■ What is needed ■
The word "none" marks the lines to keep; find each one in the data and copy it.

■ Given data ■
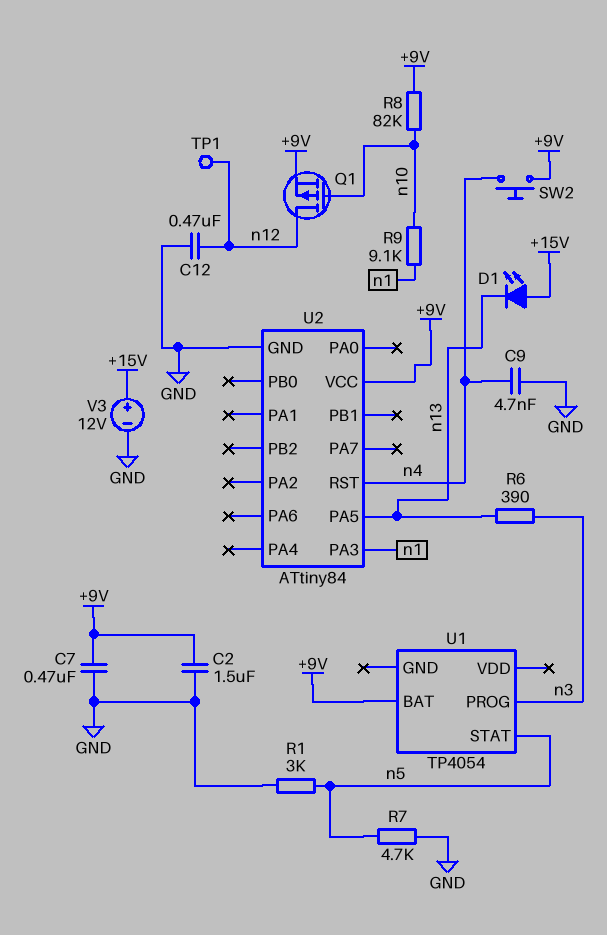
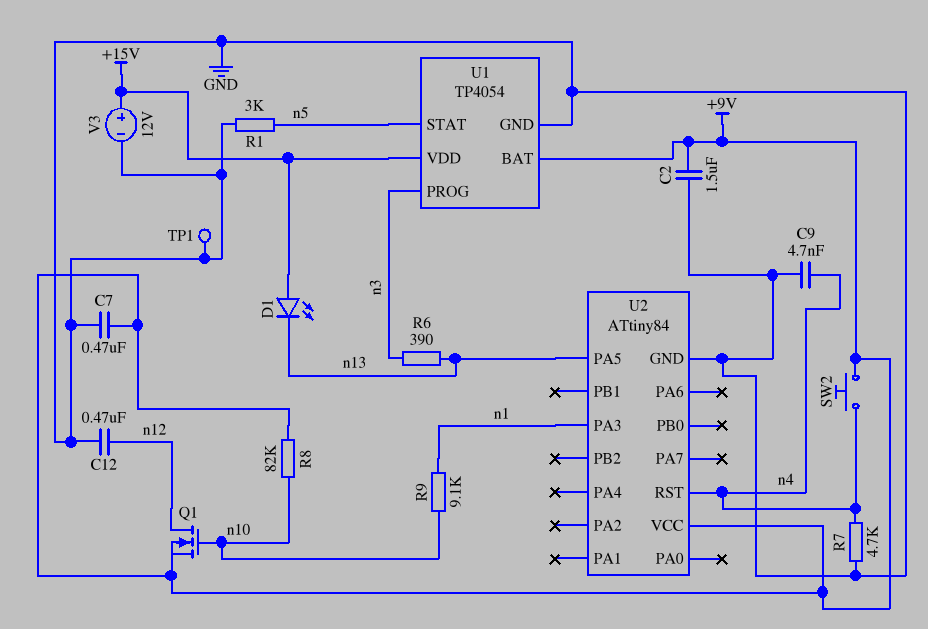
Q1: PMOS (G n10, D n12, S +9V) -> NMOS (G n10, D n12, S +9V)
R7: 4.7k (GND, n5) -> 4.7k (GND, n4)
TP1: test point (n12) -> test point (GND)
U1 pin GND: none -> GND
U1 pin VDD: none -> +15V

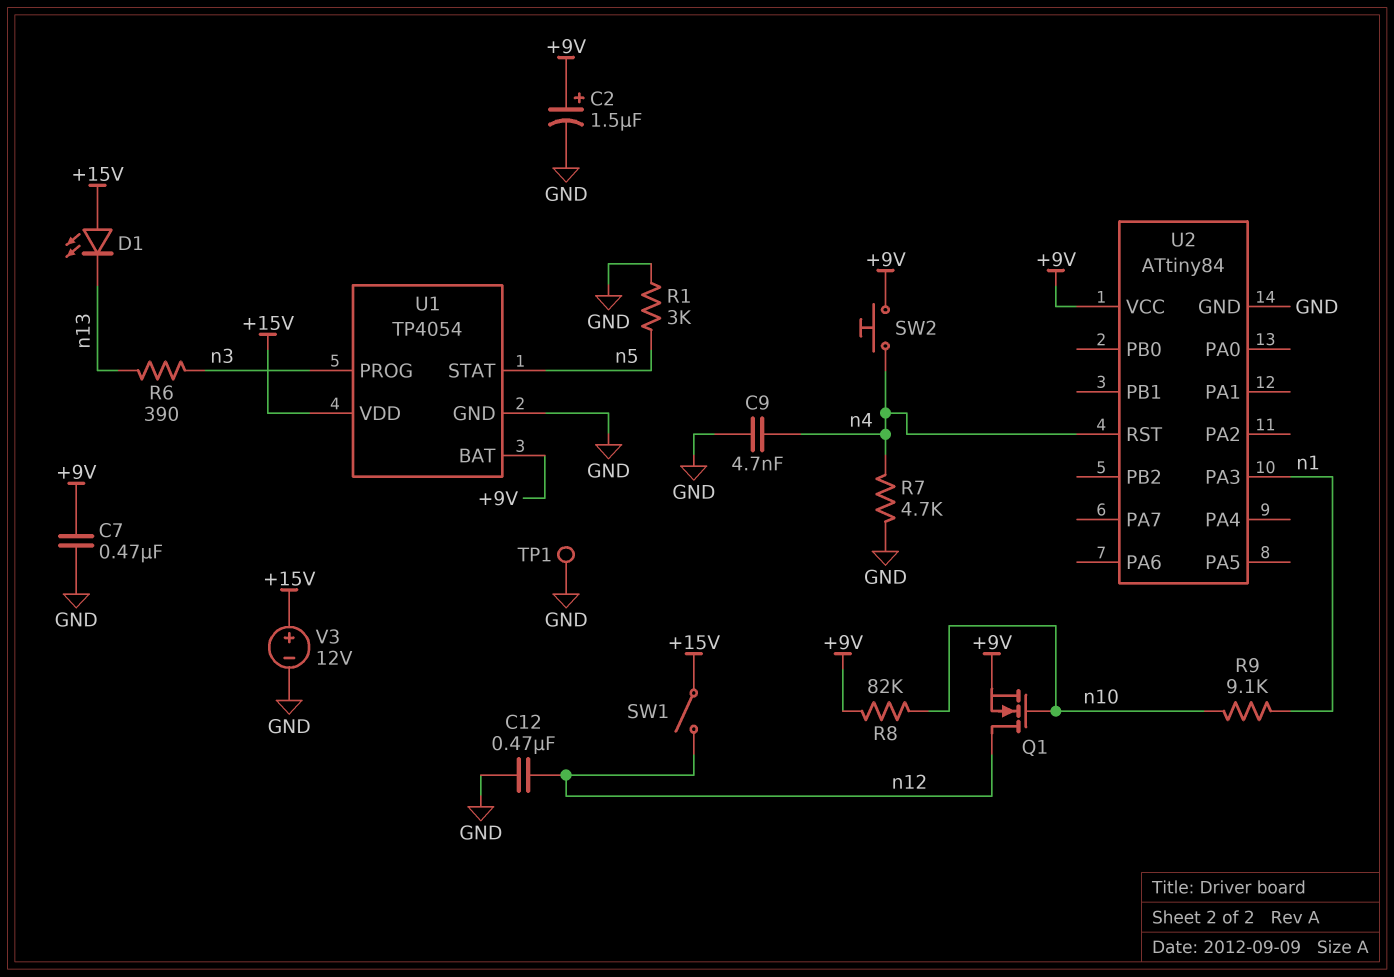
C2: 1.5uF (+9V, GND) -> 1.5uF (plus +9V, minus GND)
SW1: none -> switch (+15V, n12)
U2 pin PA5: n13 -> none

■ Task response ■
U1 pin GND: none -> GND
U1 pin VDD: none -> +15V
SW1: none -> switch (+15V, n12)
U2 pin PA5: n13 -> none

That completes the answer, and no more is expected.